Supplied data:

================================

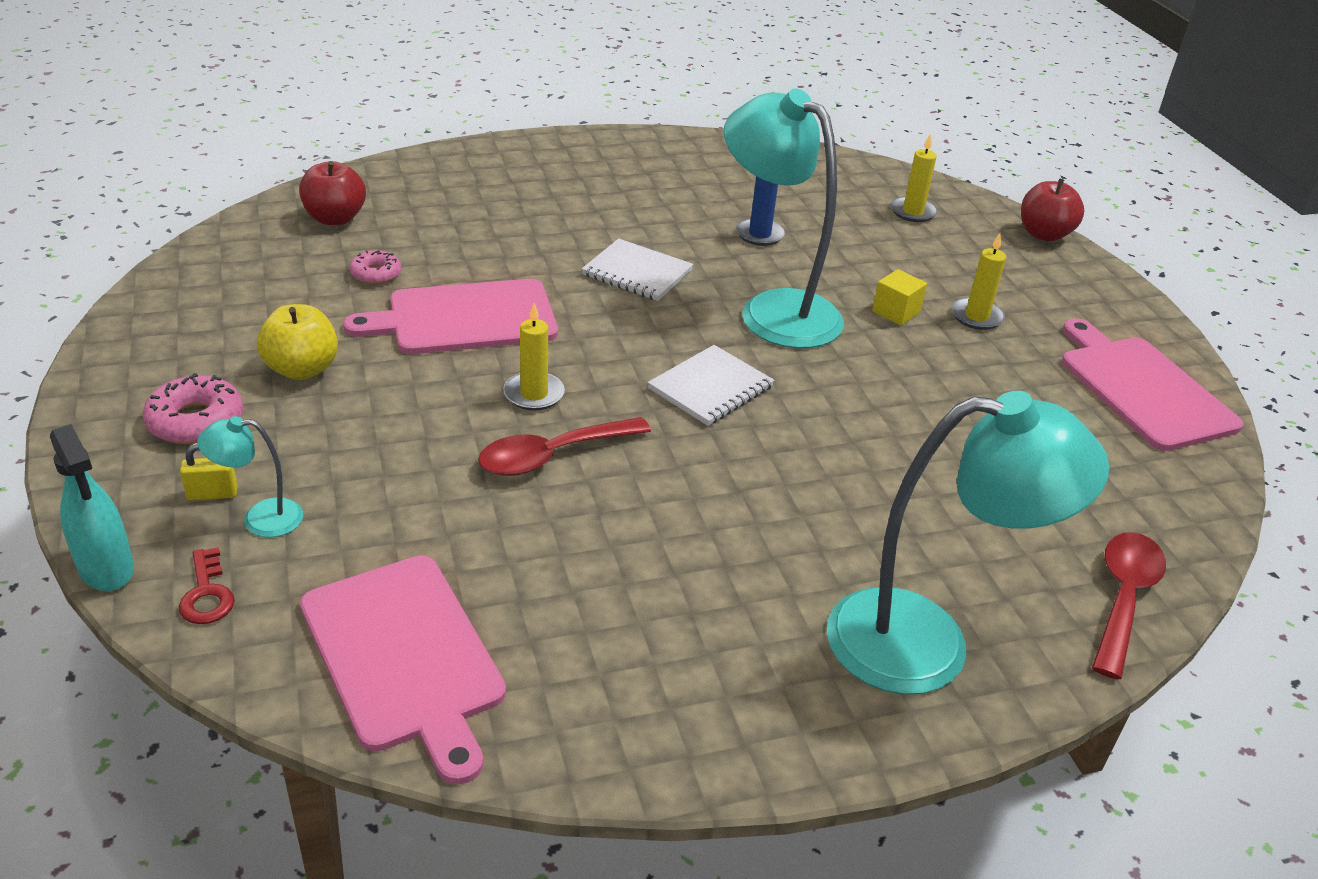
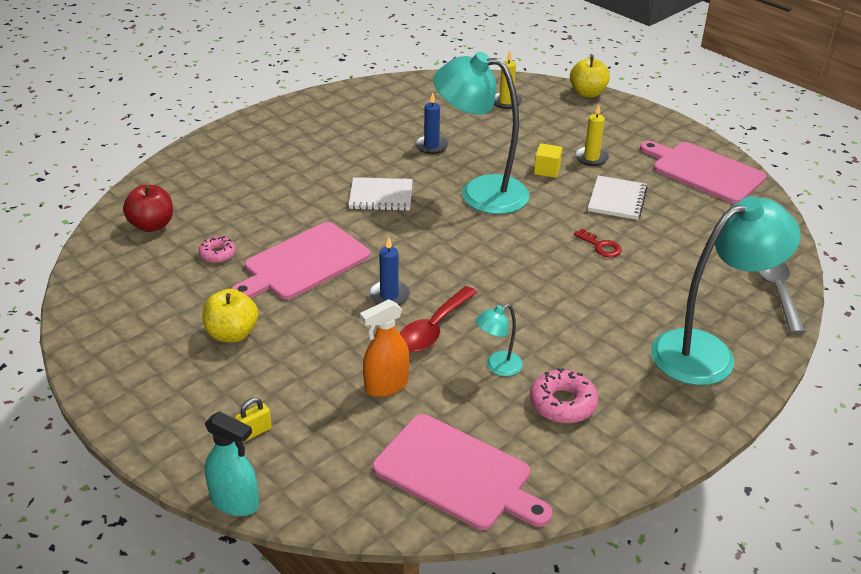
camera: 25 degrees left, 0 degrees up
(196, 421) = (197, 392): pink donut -> pink donut (562, 403)
(207, 594) = (311, 489): red key -> red key (600, 246)
(260, 518) = (299, 434): turquoise lamp -> turquoise lamp (497, 367)
(423, 503) = (386, 385): none -> orange spray bottle
(534, 394) = (389, 295): yellow candle -> blue candle
(711, 388) = (485, 254): white notebook -> white notebook (617, 199)
(1044, 234) = (587, 93): red apple -> yellow apple
(1123, 598) = (776, 291): red spoon -> grey spoon

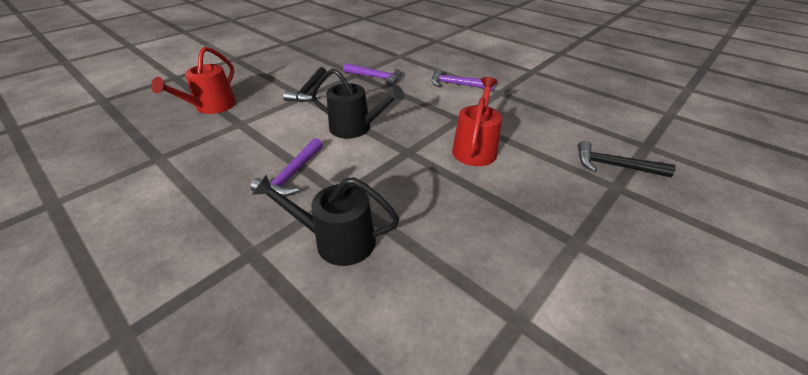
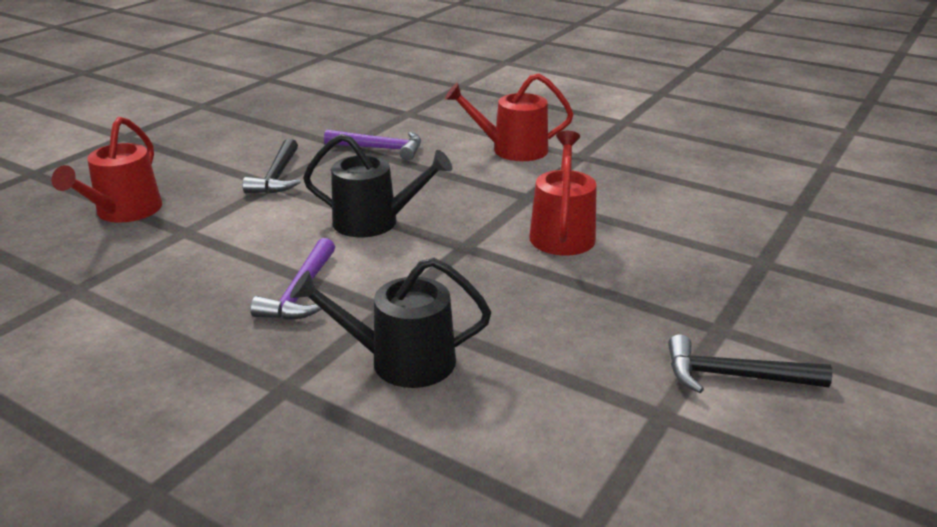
camera: 10 degrees left, 10 degrees down
(457, 84) = (512, 150): purple hammer -> red watering can
(614, 166) = (757, 237): black hammer -> black hammer (734, 376)

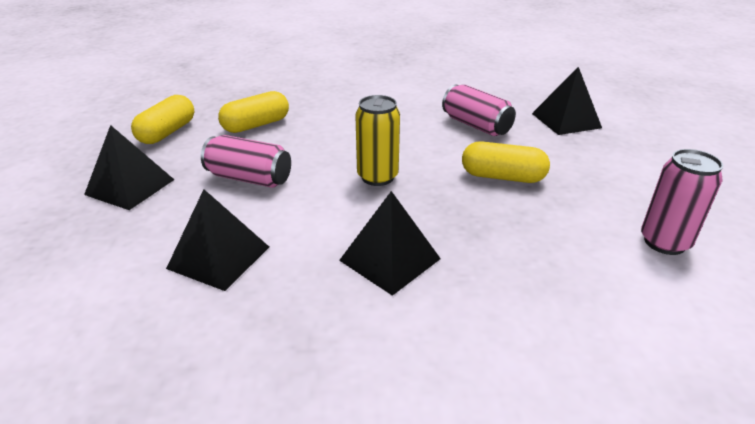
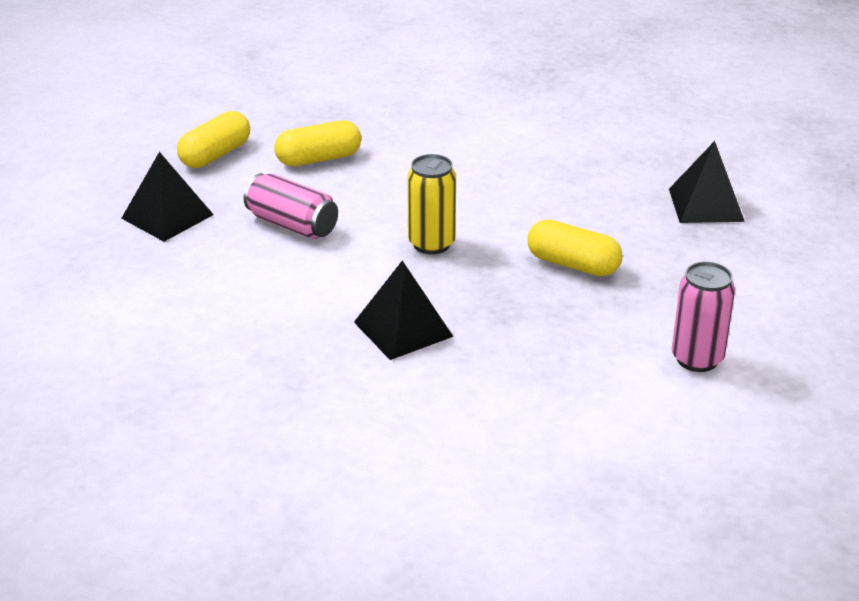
camera: 15 degrees right, 0 degrees up
(218, 257) = (241, 301): black pyramid -> none
(476, 125) = (585, 196): pink can -> none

================================

Exercise prompt: Set the records down again word for word; the pictures stay out.

Reply:
camera: 25 degrees left, 0 degrees up
(196, 421) = (197, 392): pink donut -> pink donut (562, 403)
(207, 594) = (311, 489): red key -> red key (600, 246)
(260, 518) = (299, 434): turquoise lamp -> turquoise lamp (497, 367)
(423, 503) = (386, 385): none -> orange spray bottle
(534, 394) = (389, 295): yellow candle -> blue candle
(711, 388) = (485, 254): white notebook -> white notebook (617, 199)
(1044, 234) = (587, 93): red apple -> yellow apple
(1123, 598) = (776, 291): red spoon -> grey spoon

camera: 10 degrees left, 10 degrees down
(457, 84) = (512, 150): purple hammer -> red watering can
(614, 166) = (757, 237): black hammer -> black hammer (734, 376)

camera: 15 degrees right, 0 degrees up
(218, 257) = (241, 301): black pyramid -> none
(476, 125) = (585, 196): pink can -> none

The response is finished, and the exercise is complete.